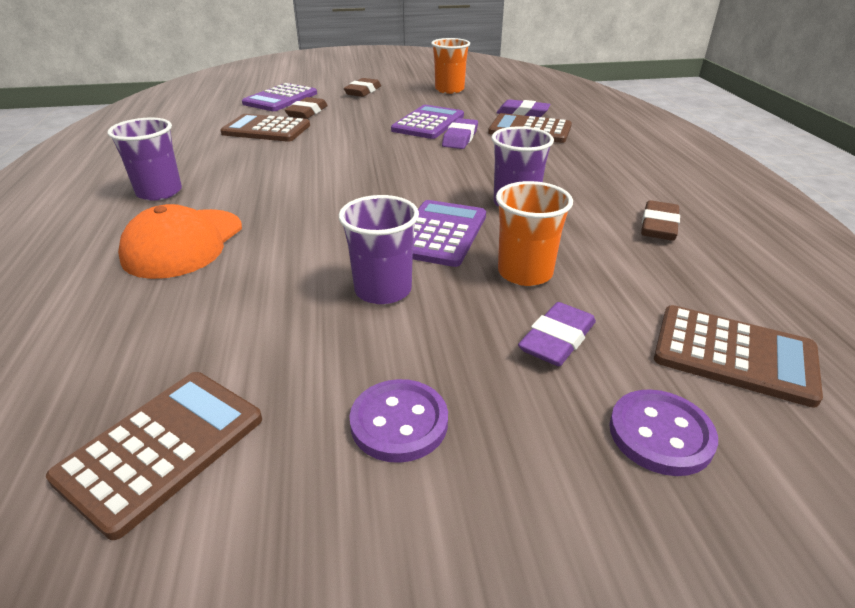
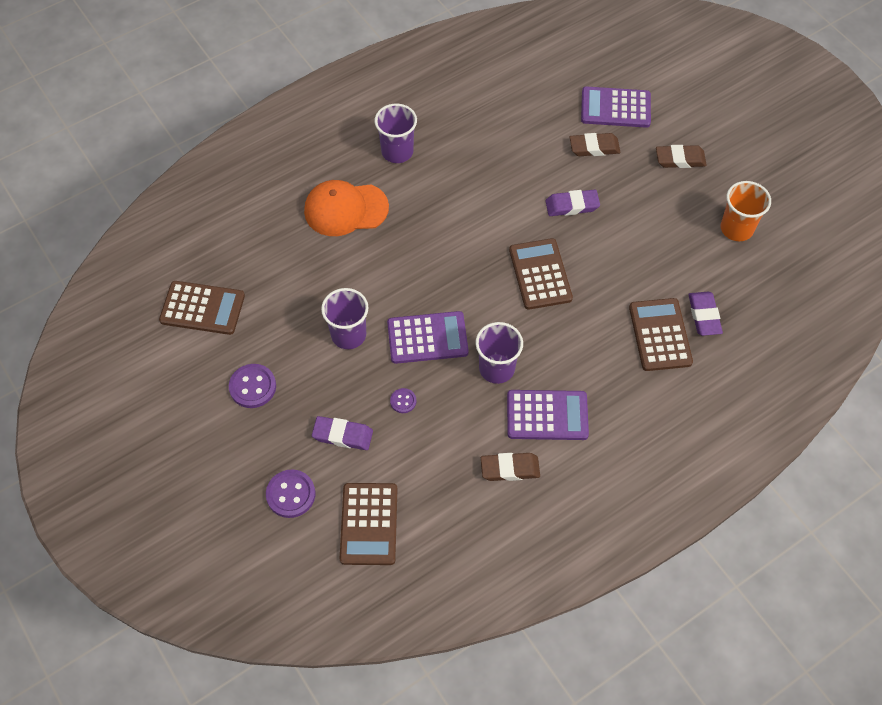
camera: 65 degrees right, 25 degrees up
(266, 129) = (537, 142): brown calculator -> brown calculator (540, 274)
(428, 123) = (626, 250): purple calculator -> purple calculator (547, 415)
(460, 138) = (605, 287): purple eraser -> purple eraser (572, 205)
(525, 273) = (403, 401): orange cup -> purple button

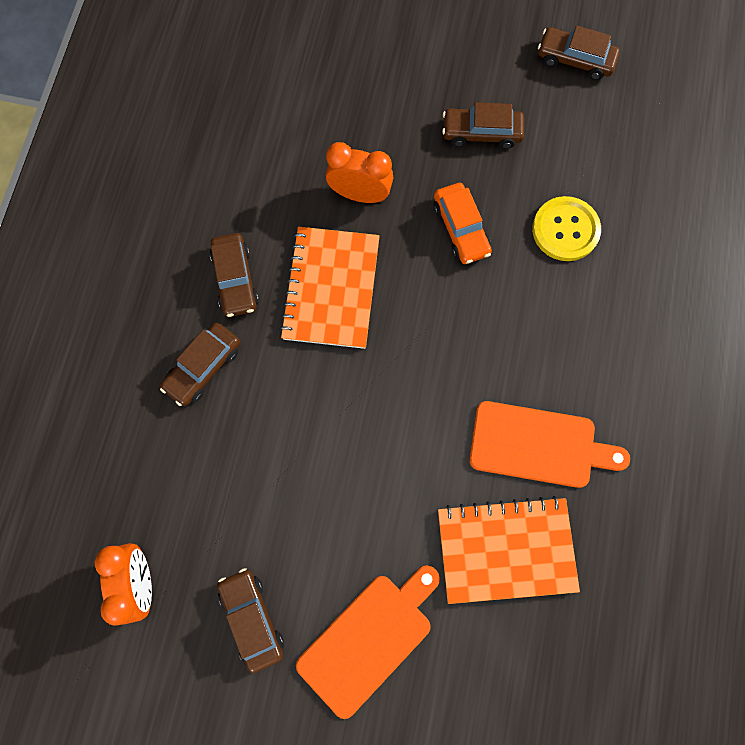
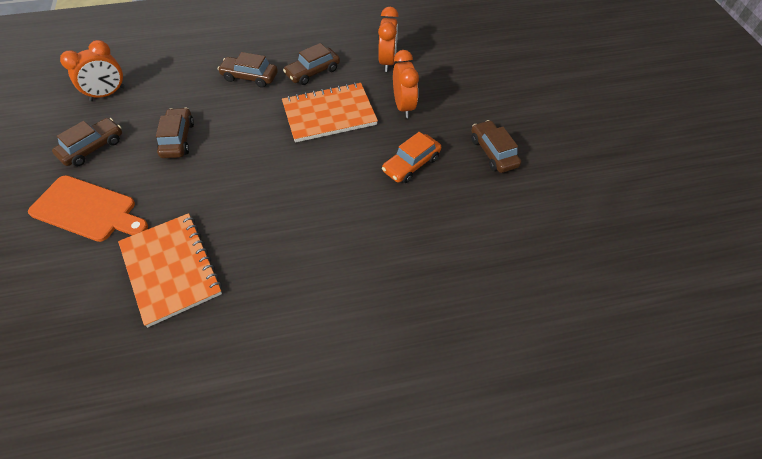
camera: 65 degrees right, 20 degrees down
(263, 177) = (387, 62): none -> orange clock
(538, 445) = (262, 264): orange cutting board -> none
(565, 230) = (449, 226): yellow button -> none
(575, 59) = (597, 187): brown car -> brown car (178, 139)

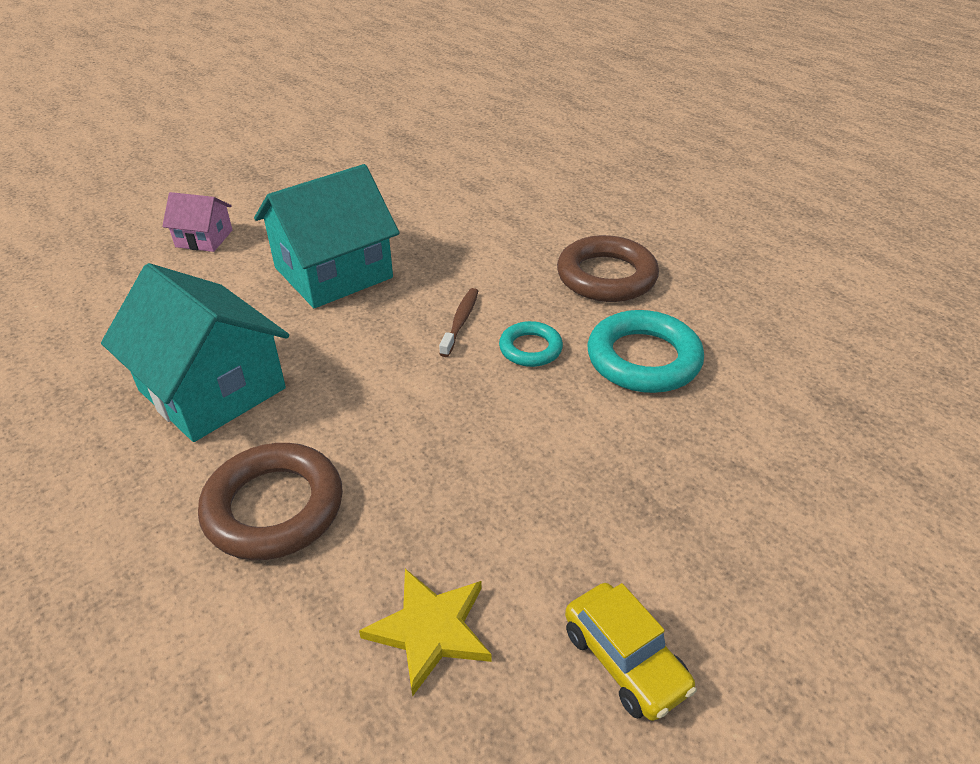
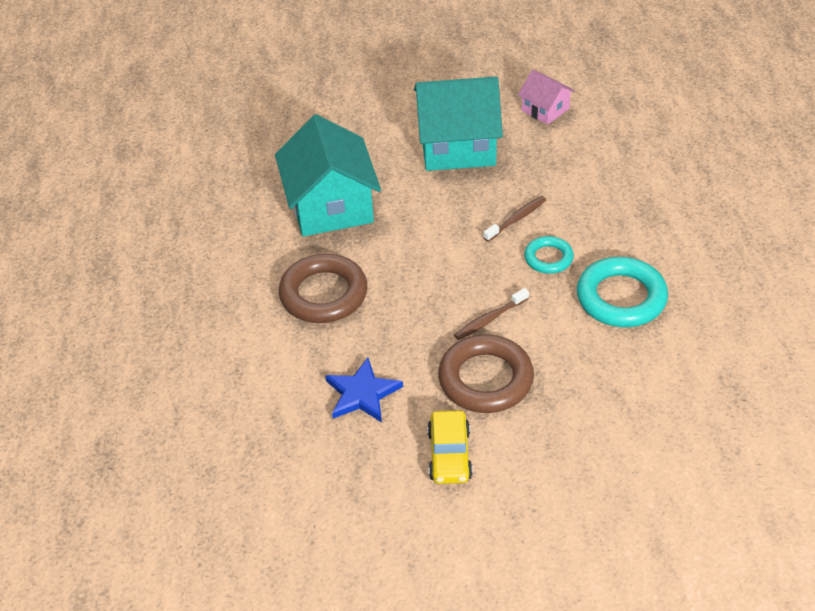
camera: 35 degrees right, 5 degrees up
(204, 238) = (388, 84): pink house -> pink house (545, 110)
(430, 630) = (362, 393): yellow star -> blue star
(522, 444) = (489, 319): none -> brown toothbrush
(606, 276) = (654, 224): brown ring -> brown ring (485, 379)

◇ ◇ ◇

• **TO-DO ITEM**:
The whole listing above is to be printed exactly; the pictures stay out.

• **RESULT**:
camera: 65 degrees right, 25 degrees up
(266, 129) = (537, 142): brown calculator -> brown calculator (540, 274)
(428, 123) = (626, 250): purple calculator -> purple calculator (547, 415)
(460, 138) = (605, 287): purple eraser -> purple eraser (572, 205)
(525, 273) = (403, 401): orange cup -> purple button

camera: 65 degrees right, 20 degrees down
(263, 177) = (387, 62): none -> orange clock
(538, 445) = (262, 264): orange cutting board -> none
(565, 230) = (449, 226): yellow button -> none
(575, 59) = (597, 187): brown car -> brown car (178, 139)

camera: 35 degrees right, 5 degrees up
(204, 238) = (388, 84): pink house -> pink house (545, 110)
(430, 630) = (362, 393): yellow star -> blue star
(522, 444) = (489, 319): none -> brown toothbrush
(606, 276) = (654, 224): brown ring -> brown ring (485, 379)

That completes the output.